WHAT THE TASK ASKS: Print exactly the lines below between the line holding "green square: (175, 103)" and the line holding "green arrow: (201, 69)", inclusive, and nothing more.
+++ DATASET EXCERPTS
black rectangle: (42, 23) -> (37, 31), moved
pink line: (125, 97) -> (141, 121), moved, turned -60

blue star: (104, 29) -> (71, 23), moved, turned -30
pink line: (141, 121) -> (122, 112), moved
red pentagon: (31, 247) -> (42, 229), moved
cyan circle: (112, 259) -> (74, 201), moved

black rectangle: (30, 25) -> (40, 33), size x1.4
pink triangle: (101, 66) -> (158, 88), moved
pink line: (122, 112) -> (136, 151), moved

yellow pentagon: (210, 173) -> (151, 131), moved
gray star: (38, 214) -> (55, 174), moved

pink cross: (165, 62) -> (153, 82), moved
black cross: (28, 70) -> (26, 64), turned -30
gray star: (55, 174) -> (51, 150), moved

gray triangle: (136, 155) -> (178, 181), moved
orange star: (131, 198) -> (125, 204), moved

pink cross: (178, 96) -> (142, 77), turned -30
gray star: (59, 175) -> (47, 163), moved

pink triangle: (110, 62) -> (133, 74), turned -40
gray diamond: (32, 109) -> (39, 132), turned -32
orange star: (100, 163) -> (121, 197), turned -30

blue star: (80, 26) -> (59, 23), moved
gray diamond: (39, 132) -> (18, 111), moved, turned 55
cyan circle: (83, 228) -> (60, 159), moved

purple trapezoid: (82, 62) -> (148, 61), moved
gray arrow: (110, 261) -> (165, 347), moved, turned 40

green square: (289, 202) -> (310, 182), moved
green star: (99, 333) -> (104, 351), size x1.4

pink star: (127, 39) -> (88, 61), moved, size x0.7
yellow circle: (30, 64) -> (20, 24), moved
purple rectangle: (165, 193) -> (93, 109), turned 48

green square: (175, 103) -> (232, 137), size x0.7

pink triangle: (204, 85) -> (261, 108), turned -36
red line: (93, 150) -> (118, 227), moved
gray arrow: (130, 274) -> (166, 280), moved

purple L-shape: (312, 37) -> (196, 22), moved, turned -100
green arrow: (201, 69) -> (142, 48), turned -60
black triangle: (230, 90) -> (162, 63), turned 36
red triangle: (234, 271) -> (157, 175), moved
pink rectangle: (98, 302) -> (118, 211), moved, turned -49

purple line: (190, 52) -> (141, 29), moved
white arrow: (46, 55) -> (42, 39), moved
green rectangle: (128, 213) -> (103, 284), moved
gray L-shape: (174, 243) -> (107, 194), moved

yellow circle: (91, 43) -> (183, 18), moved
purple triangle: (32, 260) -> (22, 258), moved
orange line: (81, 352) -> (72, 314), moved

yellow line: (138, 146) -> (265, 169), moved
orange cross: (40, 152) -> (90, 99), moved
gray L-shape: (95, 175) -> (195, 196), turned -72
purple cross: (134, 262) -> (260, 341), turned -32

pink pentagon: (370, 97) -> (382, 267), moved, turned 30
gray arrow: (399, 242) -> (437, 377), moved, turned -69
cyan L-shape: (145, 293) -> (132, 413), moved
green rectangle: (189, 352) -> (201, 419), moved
++++++
SOLUTION:
green square: (175, 103) -> (232, 137), size x0.7

pink triangle: (204, 85) -> (261, 108), turned -36
red line: (93, 150) -> (118, 227), moved
gray arrow: (130, 274) -> (166, 280), moved

purple L-shape: (312, 37) -> (196, 22), moved, turned -100
green arrow: (201, 69) -> (142, 48), turned -60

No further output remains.